* [TASK REQUIREMENTS]
Beginning with the first entry, restate the data word for word and leave out the images.

* [STORED DATA]
- - -

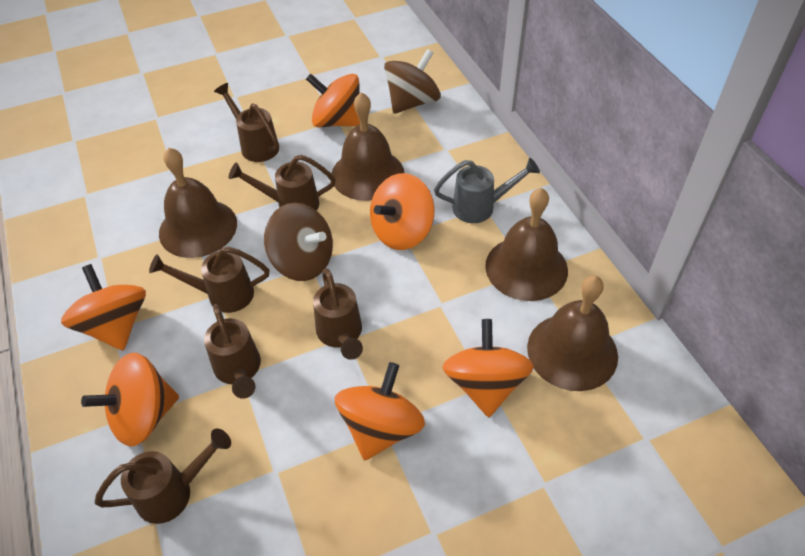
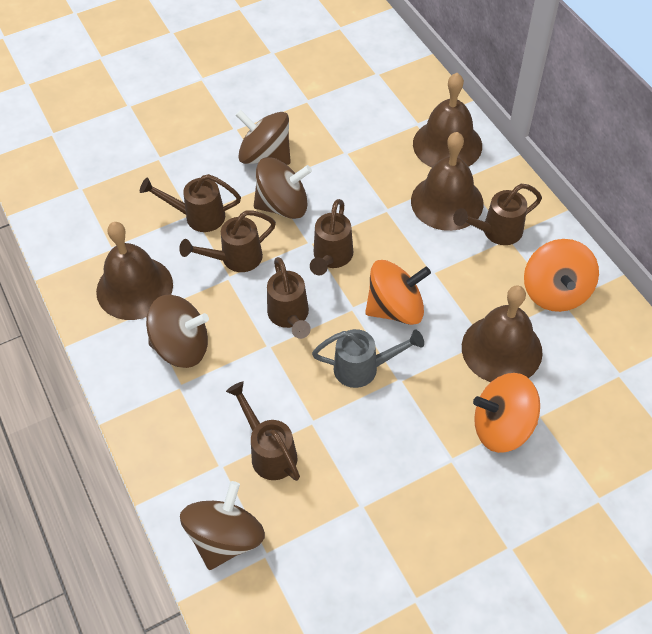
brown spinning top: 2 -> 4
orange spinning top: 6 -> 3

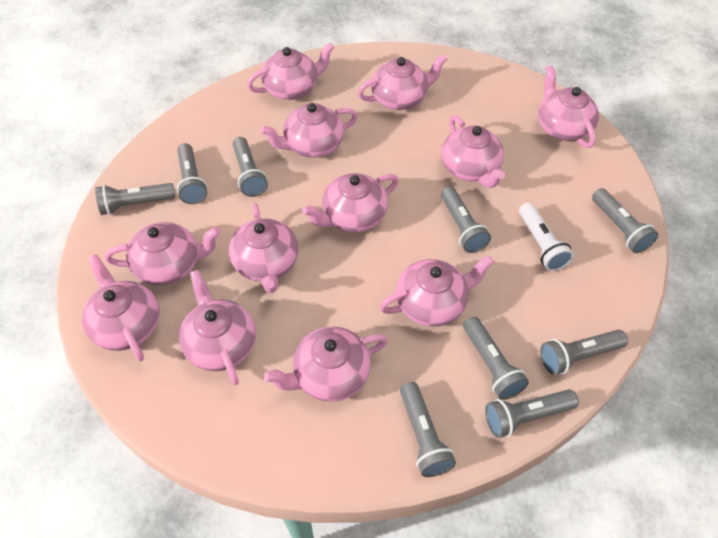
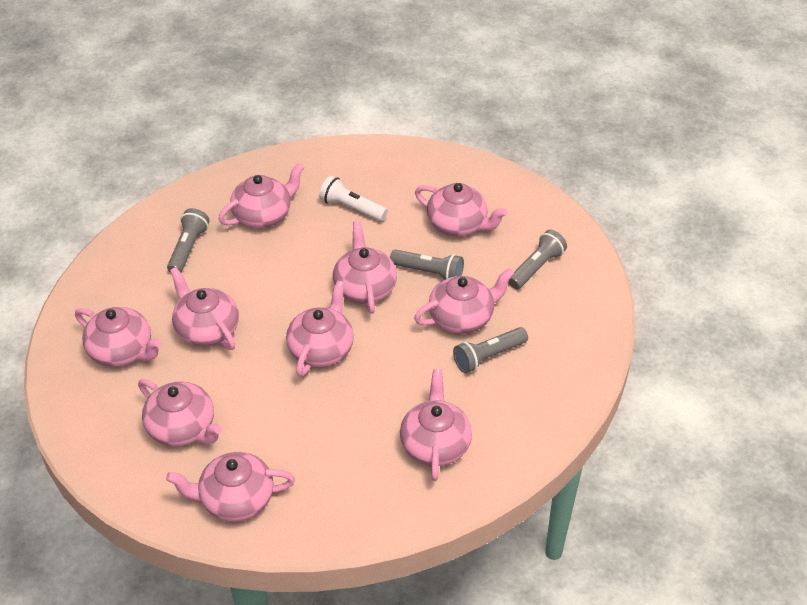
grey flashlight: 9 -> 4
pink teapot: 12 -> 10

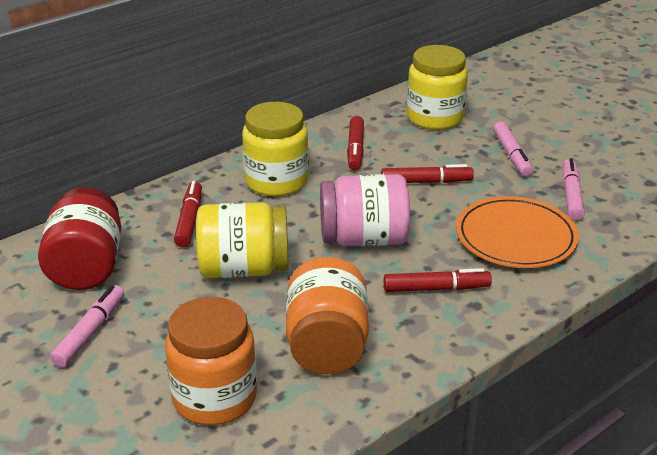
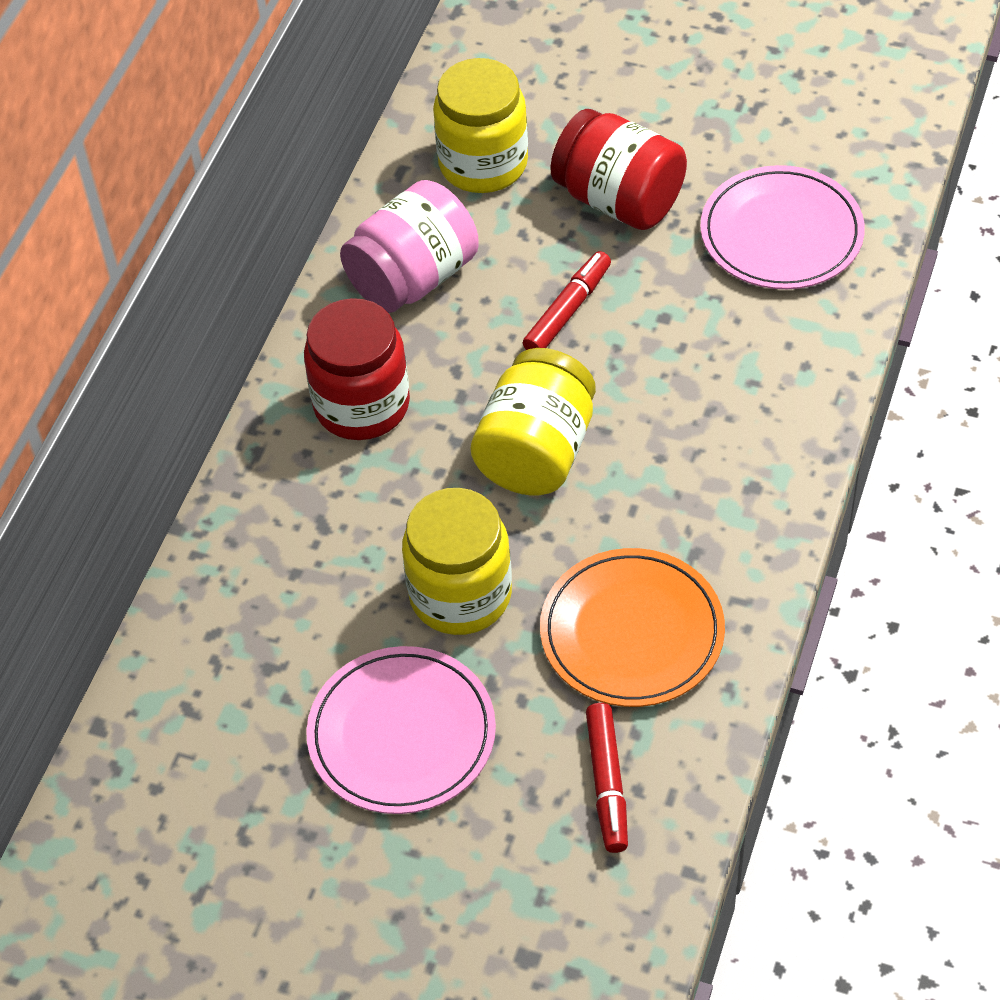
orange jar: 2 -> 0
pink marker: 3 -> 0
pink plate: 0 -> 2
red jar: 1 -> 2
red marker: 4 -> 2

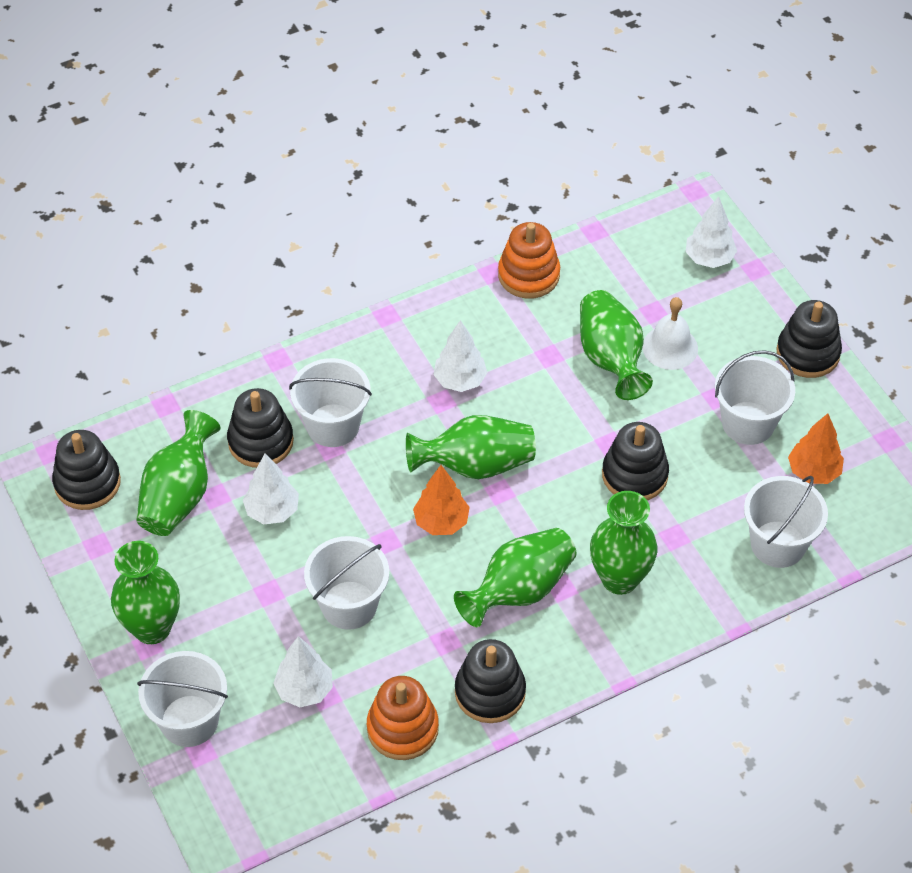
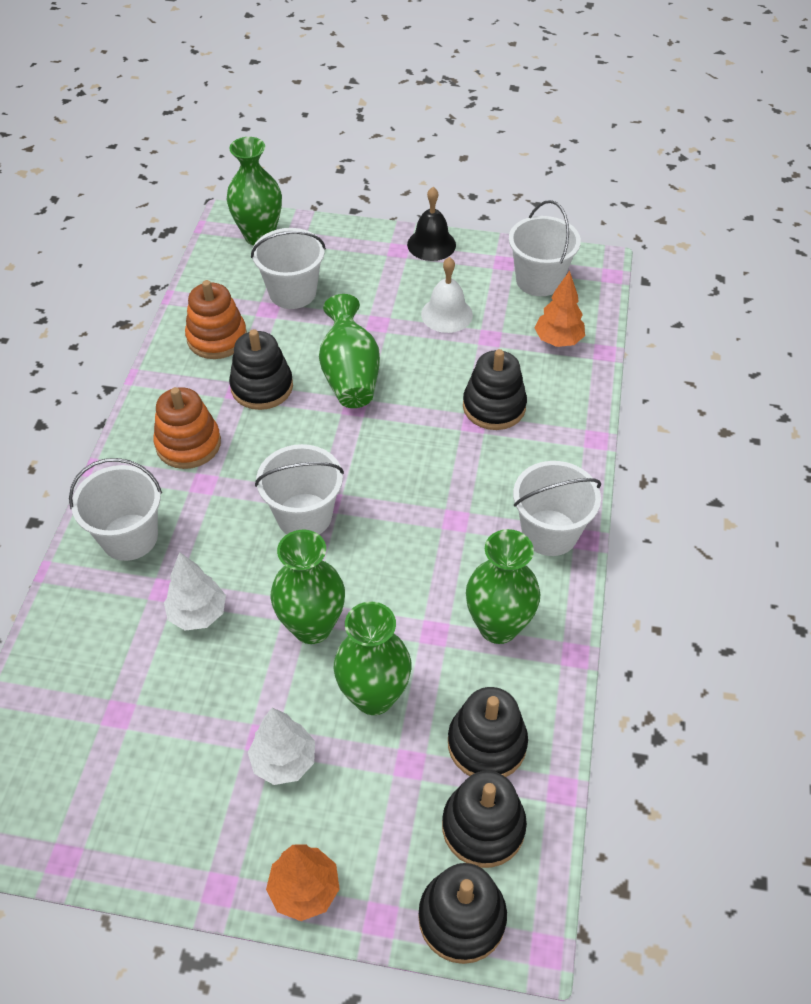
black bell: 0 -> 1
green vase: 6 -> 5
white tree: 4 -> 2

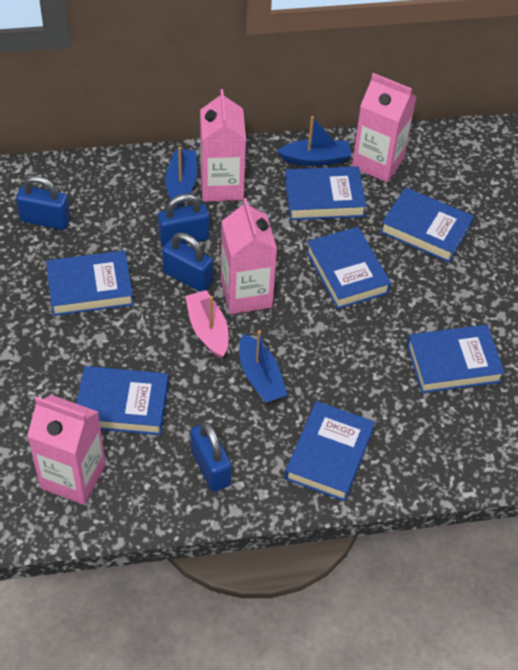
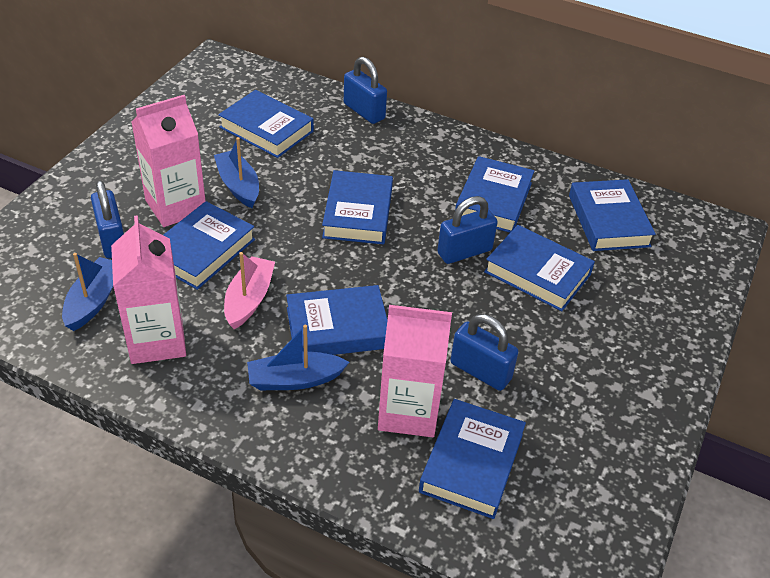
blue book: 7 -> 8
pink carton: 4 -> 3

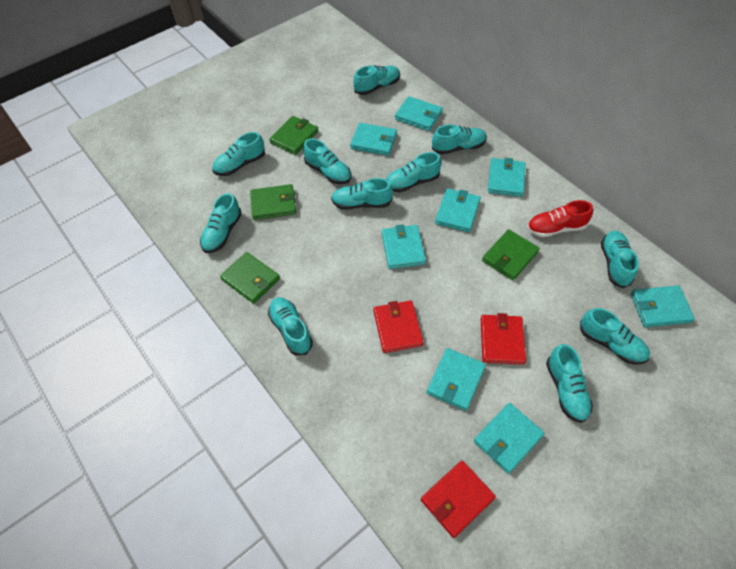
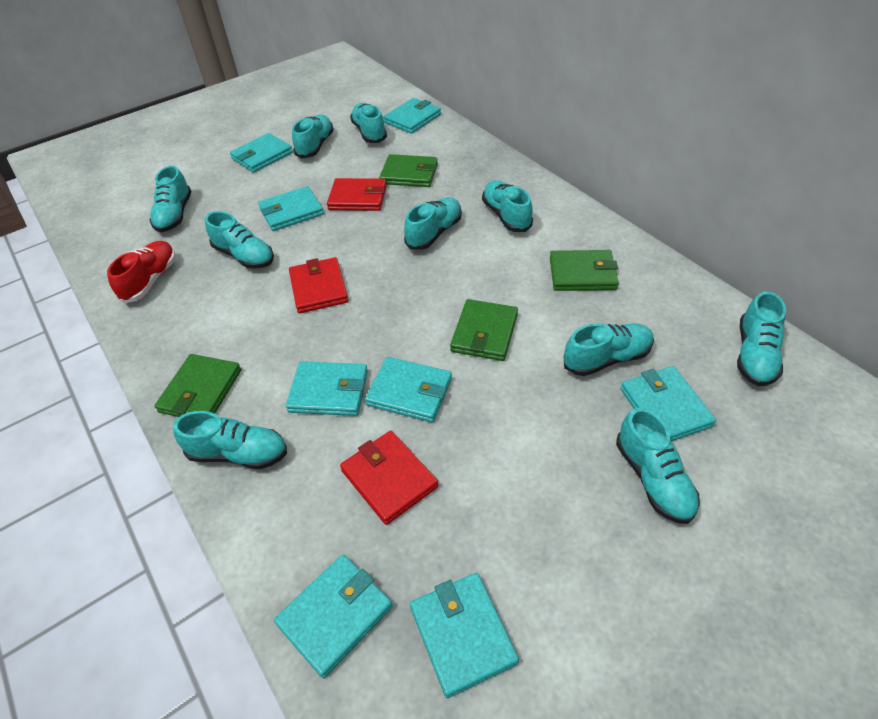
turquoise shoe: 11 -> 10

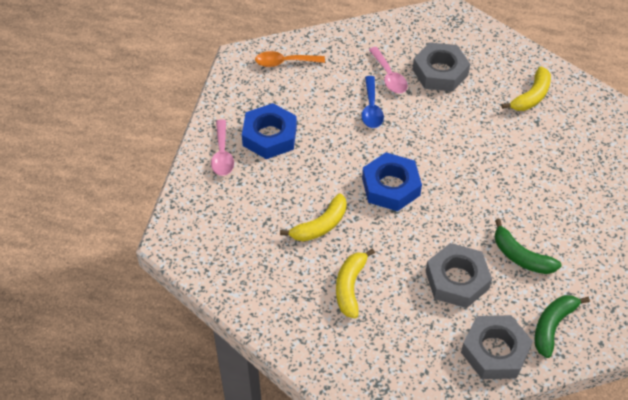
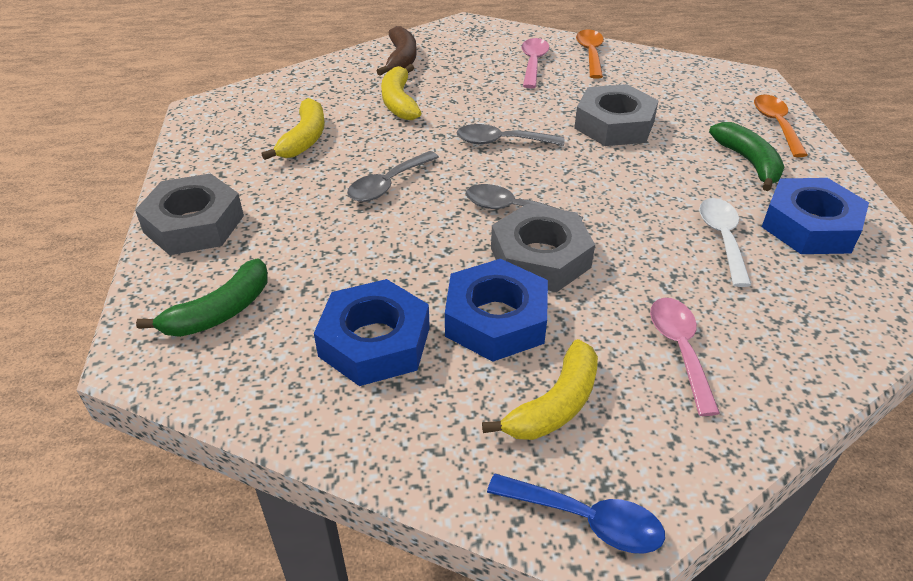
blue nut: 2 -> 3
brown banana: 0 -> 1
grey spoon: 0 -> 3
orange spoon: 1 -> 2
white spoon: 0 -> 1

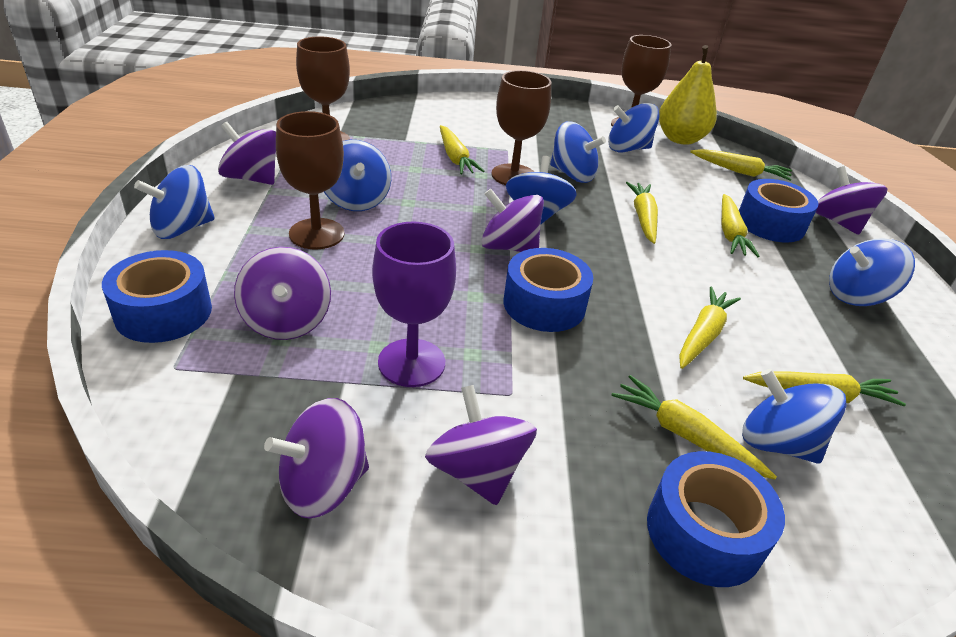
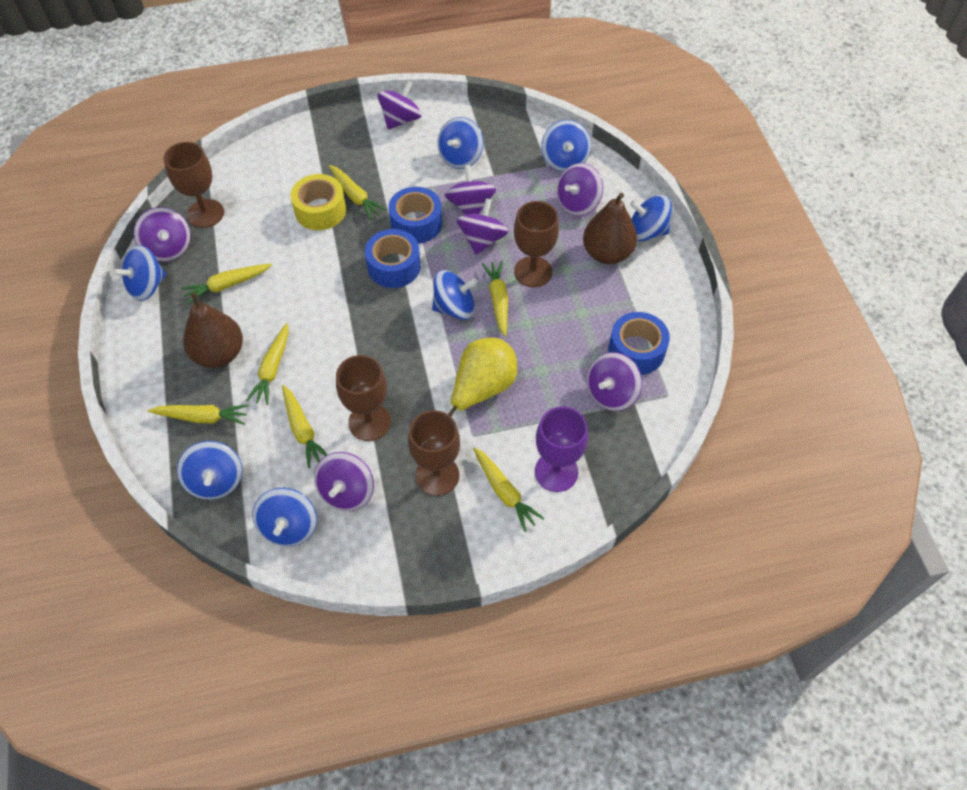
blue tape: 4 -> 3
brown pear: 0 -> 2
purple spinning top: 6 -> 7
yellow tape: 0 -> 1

- - -

* [RESPONSE TO THE TASK]
brown spinning top: 2 -> 4
orange spinning top: 6 -> 3

grey flashlight: 9 -> 4
pink teapot: 12 -> 10

orange jar: 2 -> 0
pink marker: 3 -> 0
pink plate: 0 -> 2
red jar: 1 -> 2
red marker: 4 -> 2

black bell: 0 -> 1
green vase: 6 -> 5
white tree: 4 -> 2

blue book: 7 -> 8
pink carton: 4 -> 3

turquoise shoe: 11 -> 10

blue nut: 2 -> 3
brown banana: 0 -> 1
grey spoon: 0 -> 3
orange spoon: 1 -> 2
white spoon: 0 -> 1

blue tape: 4 -> 3
brown pear: 0 -> 2
purple spinning top: 6 -> 7
yellow tape: 0 -> 1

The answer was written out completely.